[Stored records]
◇ ◇ ◇ ◇ ◇

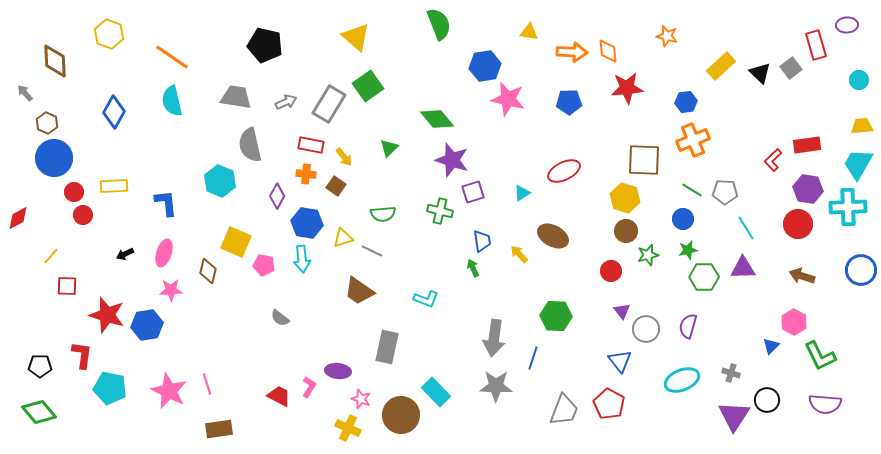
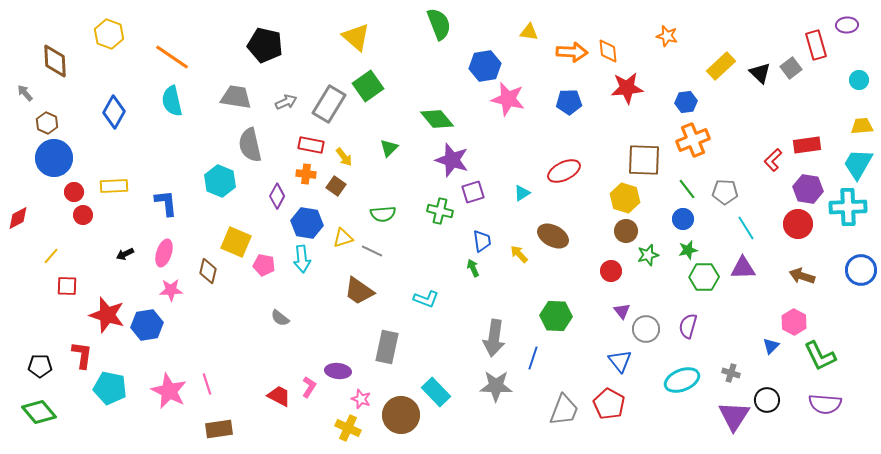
green line at (692, 190): moved 5 px left, 1 px up; rotated 20 degrees clockwise
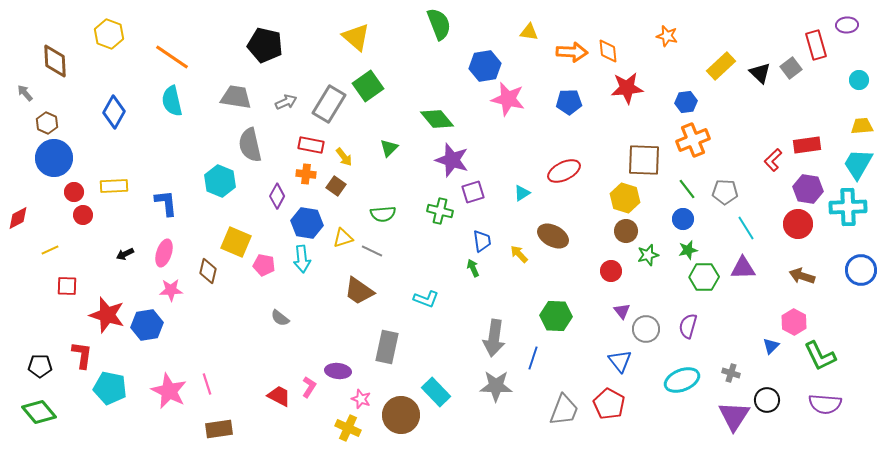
yellow line at (51, 256): moved 1 px left, 6 px up; rotated 24 degrees clockwise
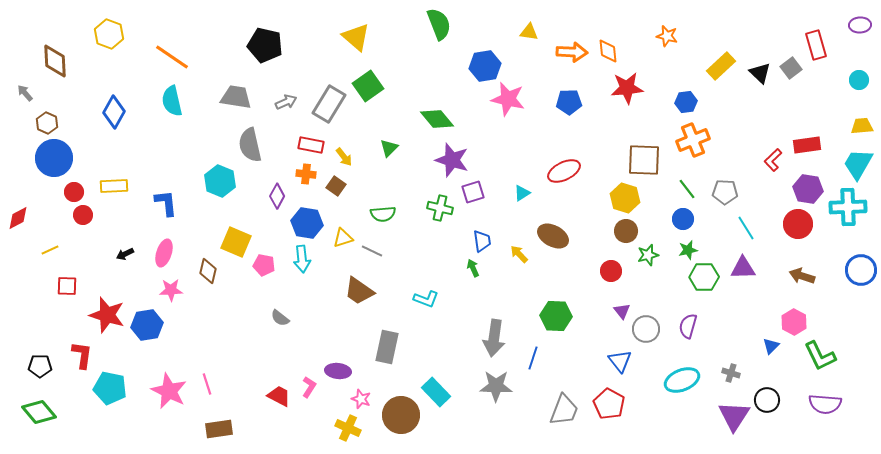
purple ellipse at (847, 25): moved 13 px right
green cross at (440, 211): moved 3 px up
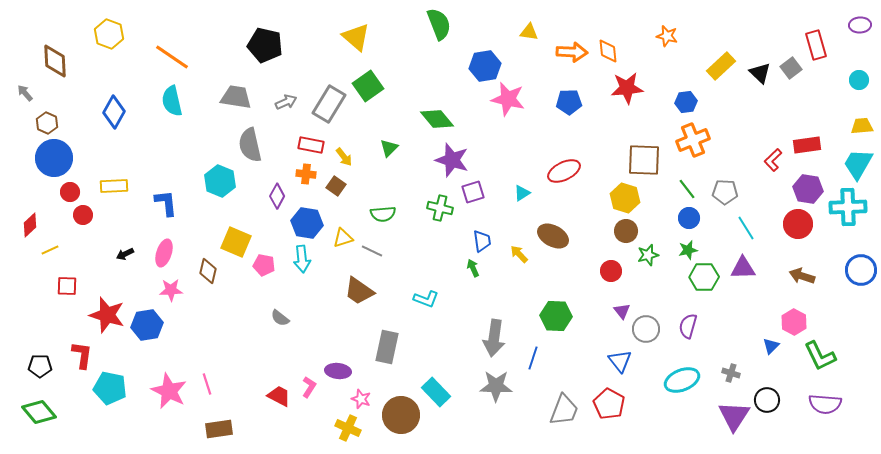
red circle at (74, 192): moved 4 px left
red diamond at (18, 218): moved 12 px right, 7 px down; rotated 15 degrees counterclockwise
blue circle at (683, 219): moved 6 px right, 1 px up
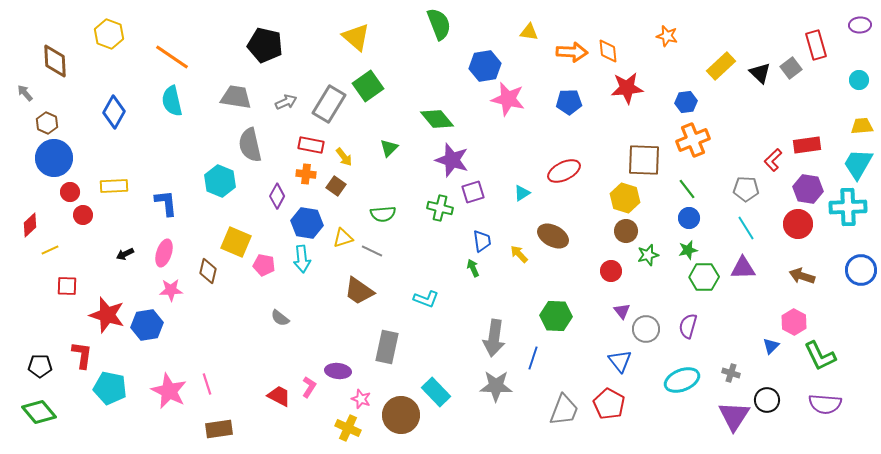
gray pentagon at (725, 192): moved 21 px right, 3 px up
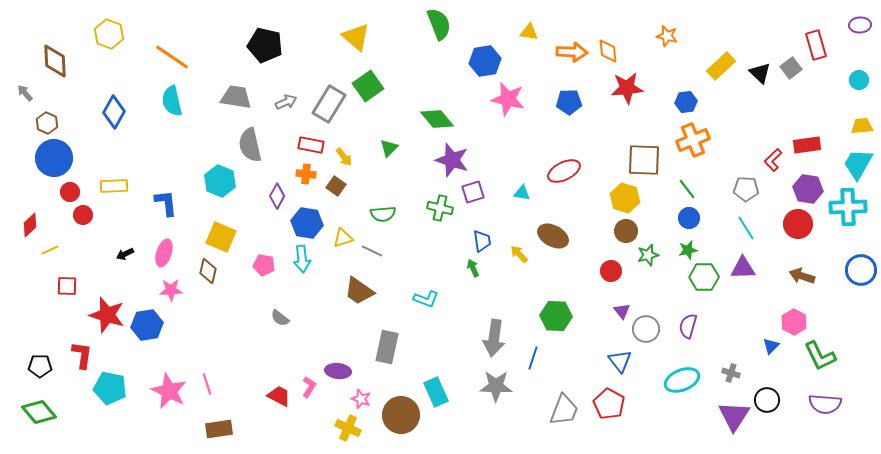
blue hexagon at (485, 66): moved 5 px up
cyan triangle at (522, 193): rotated 42 degrees clockwise
yellow square at (236, 242): moved 15 px left, 5 px up
cyan rectangle at (436, 392): rotated 20 degrees clockwise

◇ ◇ ◇ ◇ ◇

• What is needed:
Repeat every line of text from the items above word for word, and leave the pictures out of your answer.

• Correct answer:
green line at (692, 190): moved 5 px left, 1 px up; rotated 20 degrees clockwise
yellow line at (51, 256): moved 1 px left, 6 px up; rotated 24 degrees clockwise
purple ellipse at (847, 25): moved 13 px right
green cross at (440, 211): moved 3 px up
red circle at (74, 192): moved 4 px left
red diamond at (18, 218): moved 12 px right, 7 px down; rotated 15 degrees counterclockwise
blue circle at (683, 219): moved 6 px right, 1 px up
gray pentagon at (725, 192): moved 21 px right, 3 px up
blue hexagon at (485, 66): moved 5 px up
cyan triangle at (522, 193): rotated 42 degrees clockwise
yellow square at (236, 242): moved 15 px left, 5 px up
cyan rectangle at (436, 392): rotated 20 degrees clockwise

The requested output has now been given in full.